:: EXERCISE INPUT

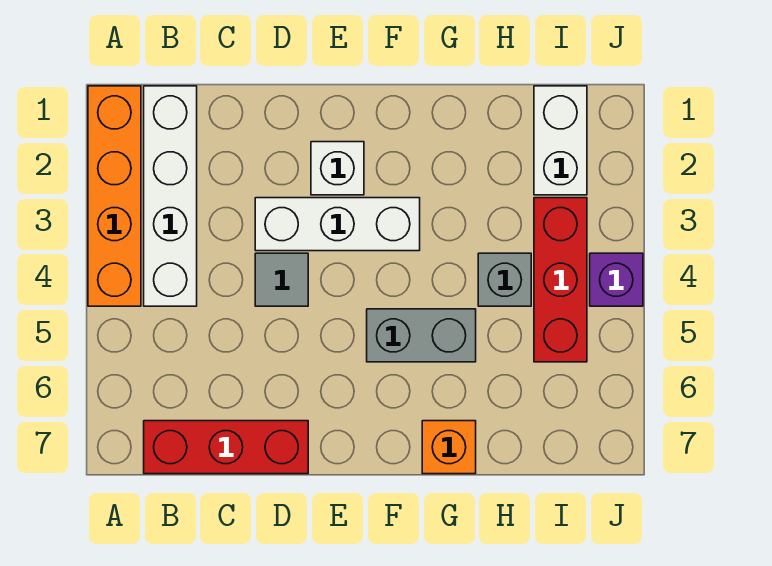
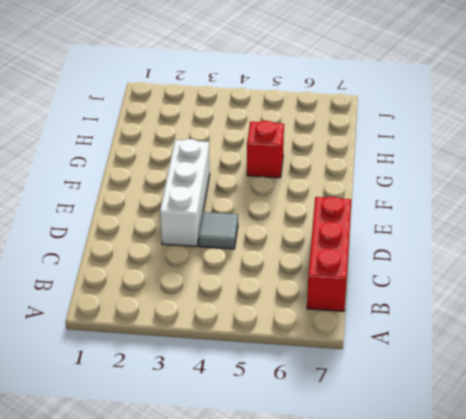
red brick G5 level 1 -> grey brick F5:G5 level 1
none -> orange brick A1:A4 level 1
none -> white brick B1:B4 level 1
none -> white brick E2 level 1

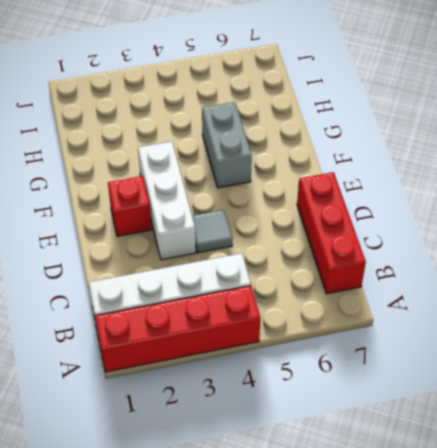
red brick A1:A4 level 1 -> orange brick A1:A4 level 1
red brick E2 level 1 -> white brick E2 level 1
none -> orange brick G7 level 1
none -> grey brick H4 level 1
none -> white brick I1:I2 level 1

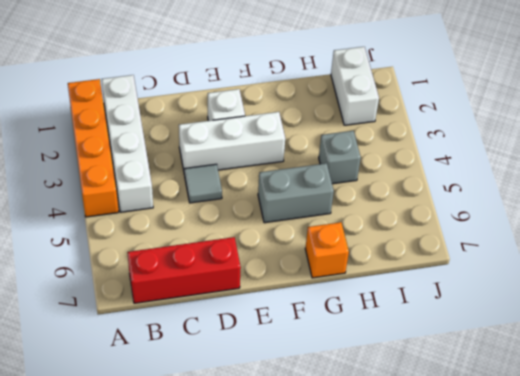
none -> red brick I3:I5 level 1
none -> purple brick J4 level 1

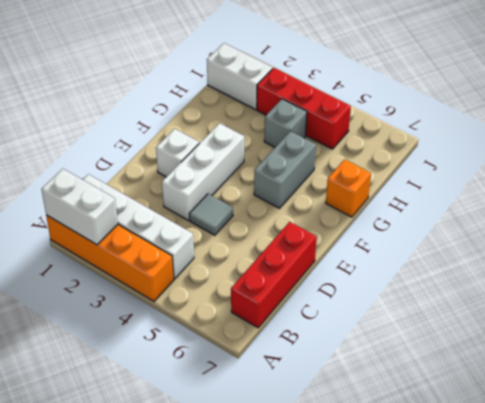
white brick A1:A2 level 2 -> none
none -> purple brick J4 level 1

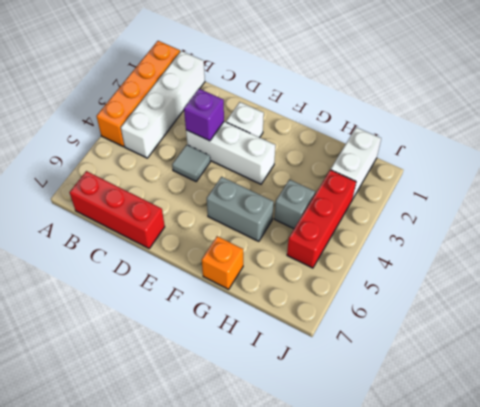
purple brick D3 level 2 -> purple brick J4 level 1

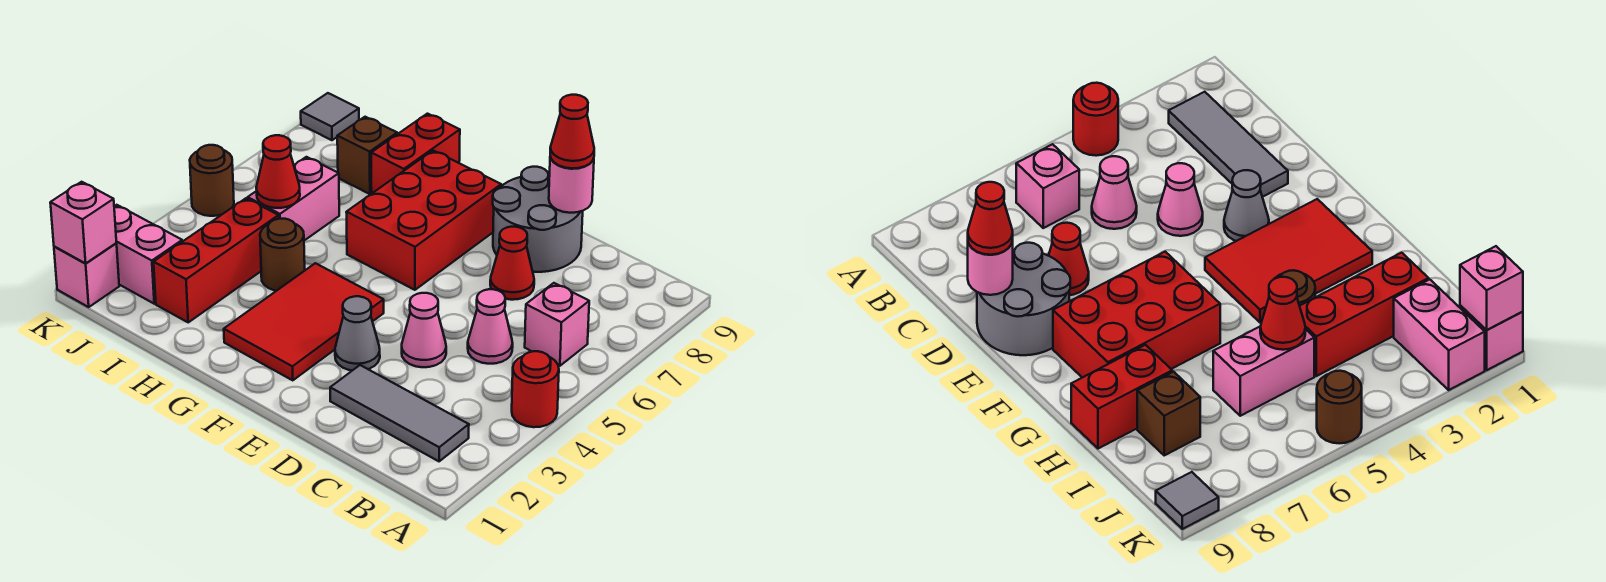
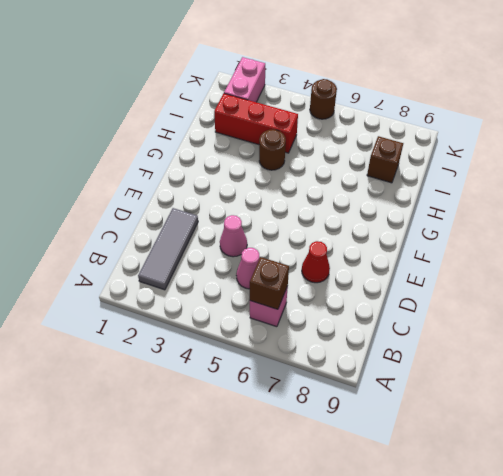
brown brick B6 level 2 -> none
none -> red round brick A4 level 1
none -> grey round brick D8:E9 level 1
none -> grey cone E3 level 1

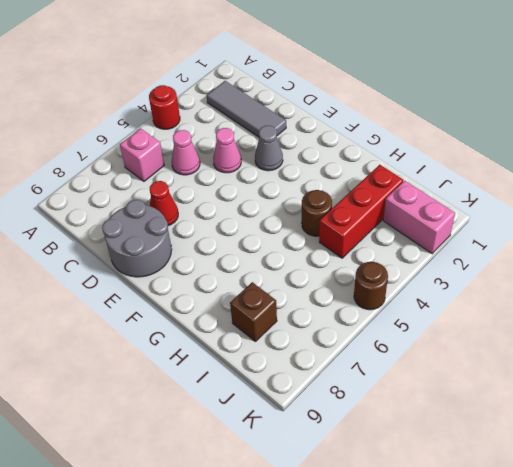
none -> red tile F2:G4 level 1
none -> red brick F6:G8 level 1
none -> red brick H8:H9 level 1

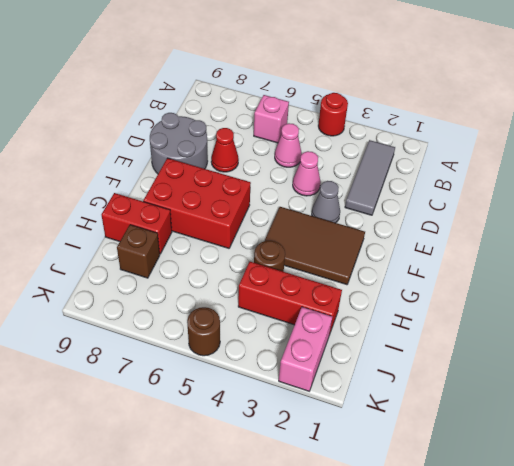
brown tile F2:G4 level 1 -> red tile F2:G4 level 1
none -> pink brick I5:I6 level 1
none -> pink brick K1 level 1
none -> grey tile K9 level 1

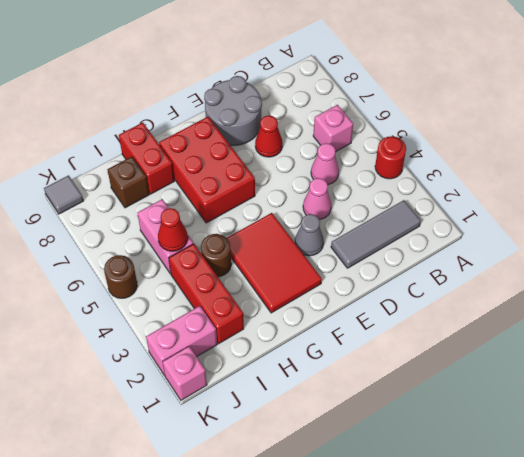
none -> pink round brick D9 level 2
none -> pink brick K1 level 2
none -> red cone D9 level 3

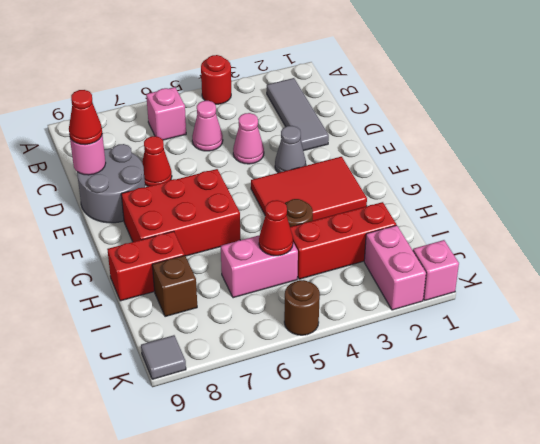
none -> pink brick K1 level 2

::::

WORK ORDER » Above are the records; reproduce them exactly and leave out the pictures.

RESULT »
red brick G5 level 1 -> grey brick F5:G5 level 1
none -> orange brick A1:A4 level 1
none -> white brick B1:B4 level 1
none -> white brick E2 level 1

red brick A1:A4 level 1 -> orange brick A1:A4 level 1
red brick E2 level 1 -> white brick E2 level 1
none -> orange brick G7 level 1
none -> grey brick H4 level 1
none -> white brick I1:I2 level 1

none -> red brick I3:I5 level 1
none -> purple brick J4 level 1

white brick A1:A2 level 2 -> none
none -> purple brick J4 level 1

purple brick D3 level 2 -> purple brick J4 level 1

brown brick B6 level 2 -> none
none -> red round brick A4 level 1
none -> grey round brick D8:E9 level 1
none -> grey cone E3 level 1

none -> red tile F2:G4 level 1
none -> red brick F6:G8 level 1
none -> red brick H8:H9 level 1

brown tile F2:G4 level 1 -> red tile F2:G4 level 1
none -> pink brick I5:I6 level 1
none -> pink brick K1 level 1
none -> grey tile K9 level 1

none -> pink round brick D9 level 2
none -> pink brick K1 level 2
none -> red cone D9 level 3

none -> pink brick K1 level 2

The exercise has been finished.